━━ Exercise material

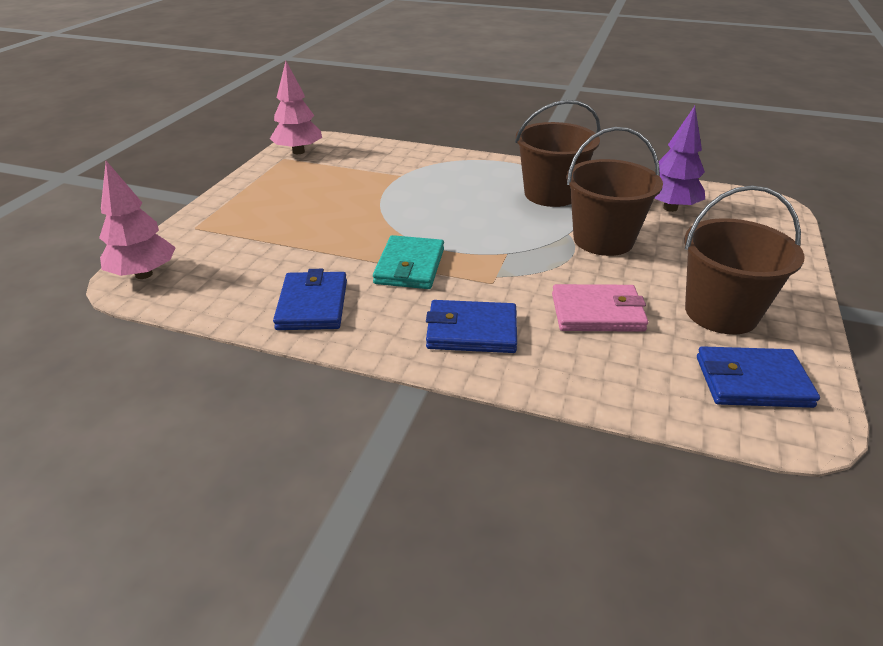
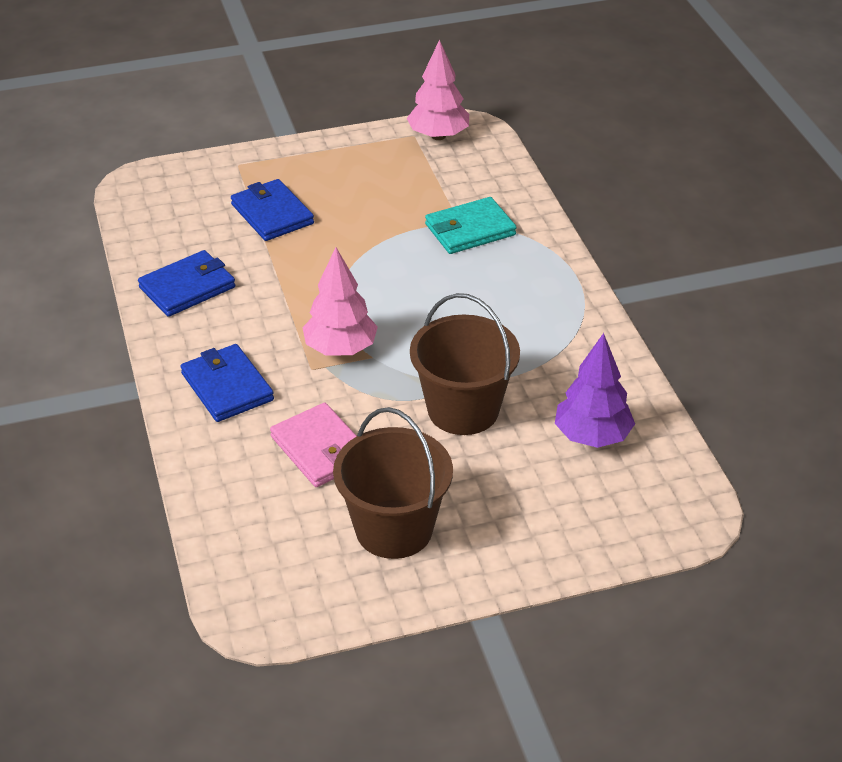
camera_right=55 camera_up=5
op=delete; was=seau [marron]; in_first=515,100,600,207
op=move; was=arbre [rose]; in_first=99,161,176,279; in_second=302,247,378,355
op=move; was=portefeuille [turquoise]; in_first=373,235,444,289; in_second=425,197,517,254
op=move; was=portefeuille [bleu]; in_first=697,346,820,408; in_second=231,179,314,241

━━━━

Once the line with "op=delete; was=seau [marron];" is found, transcribe it and each line after it through the final line of the entries, exactly and only.

• **Answer to the problem**
op=delete; was=seau [marron]; in_first=515,100,600,207
op=move; was=arbre [rose]; in_first=99,161,176,279; in_second=302,247,378,355
op=move; was=portefeuille [turquoise]; in_first=373,235,444,289; in_second=425,197,517,254
op=move; was=portefeuille [bleu]; in_first=697,346,820,408; in_second=231,179,314,241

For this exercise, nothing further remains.